Given material »
/---
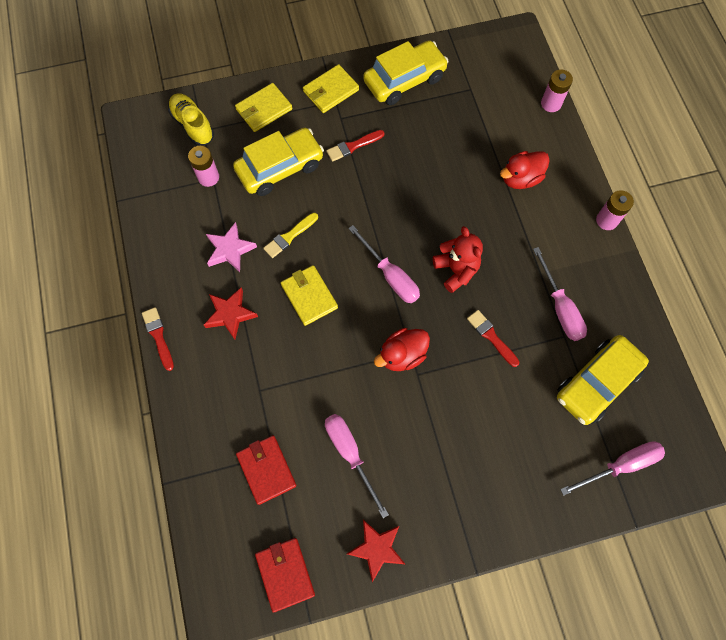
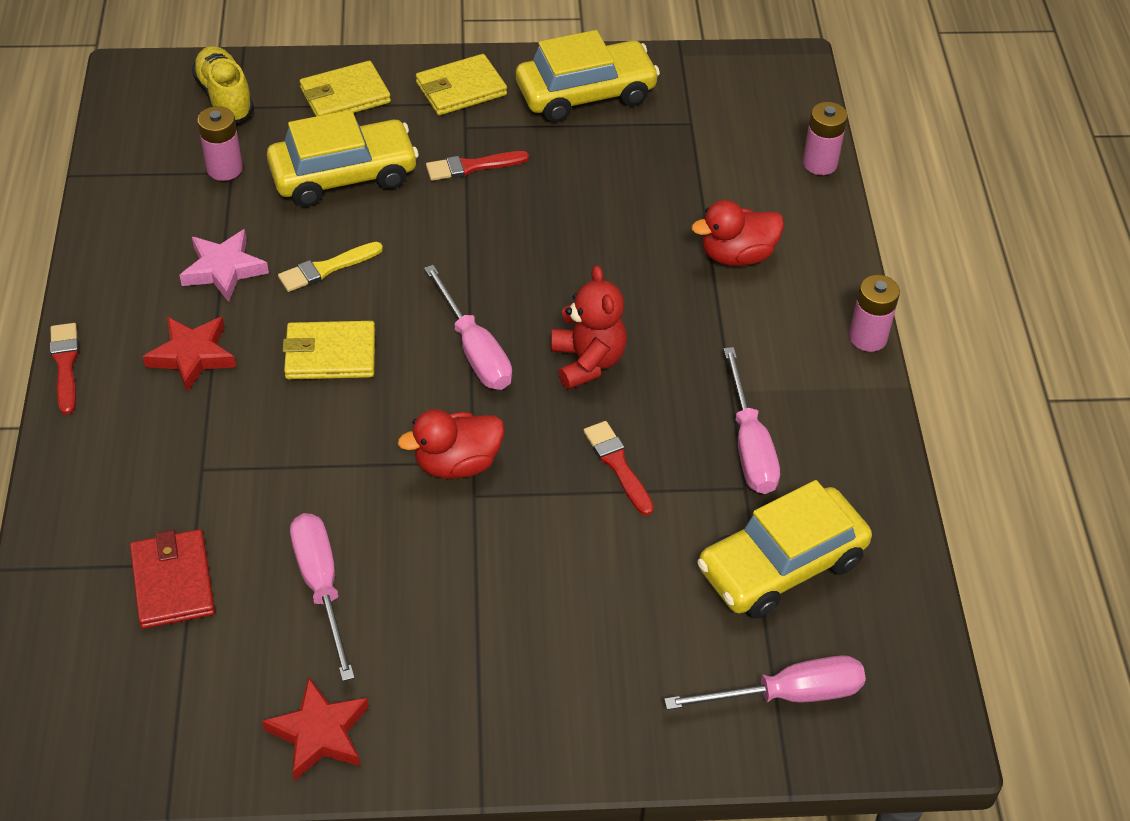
camera: 10 degrees right, 20 degrees down
red wallet [255,538,315,613] -> none
yellow wallet [281,265,338,326] -> yellow wallet turned 75 degrees counterclockwise [283,321,375,379]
\---
Without including any picture, set down the listing above exactly as it appears.

Solution »
camera: 10 degrees right, 20 degrees down
red wallet [255,538,315,613] -> none
yellow wallet [281,265,338,326] -> yellow wallet turned 75 degrees counterclockwise [283,321,375,379]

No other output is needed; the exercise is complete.